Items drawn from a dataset

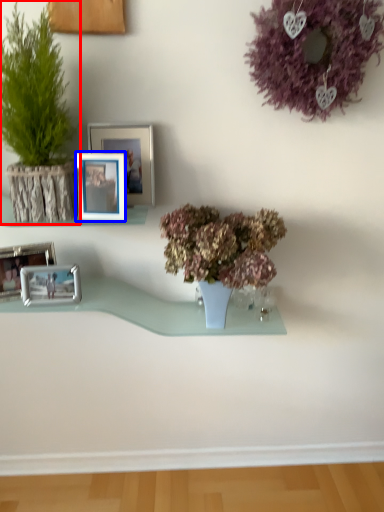
Question: Among these objects, which one is farthest to the camera, houseplant (highlighted by a red box) or picture frame (highlighted by a blue box)?

Choices:
 (A) houseplant
 (B) picture frame

Answer: (B)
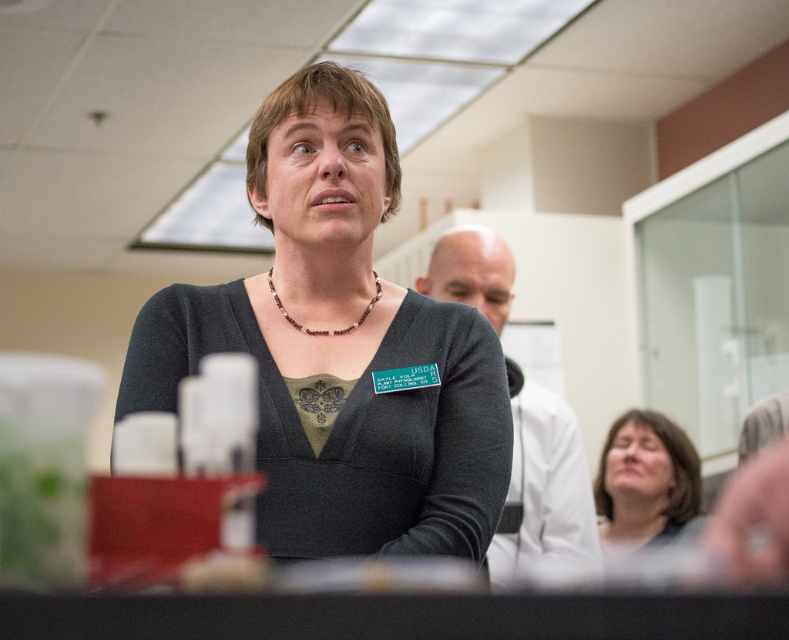
From the picture: You are an event organizer who needs to arrange seating for a group photo. The attendees include the person wearing the matte black sweater at center and the person wearing the matte gray sweater at lower right. Based on their current positions, which sweater is closer to the camera?

The matte black sweater at center is closer to the camera because it is in front of the matte gray sweater at lower right.

You are standing in the conference room and need to find the matte black sweater at center. According to the scene description, where exactly is it positioned?

The matte black sweater at center is located at point (350, 417).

> **Exercise requirements**: Copy out, unchanged, the lines from the one containing "Answer: (B)" through the end of the items, both included. Leave the pictures out of your copy.

> **Problem solution**:
Answer: (B)
From the picture: You are an event organizer who needs to arrange seating for a group photo. The attendees include the person wearing the matte black sweater at center and the person wearing the matte gray sweater at lower right. Based on their current positions, which sweater is closer to the camera?

The matte black sweater at center is closer to the camera because it is in front of the matte gray sweater at lower right.

You are standing in the conference room and need to find the matte black sweater at center. According to the scene description, where exactly is it positioned?

The matte black sweater at center is located at point (350, 417).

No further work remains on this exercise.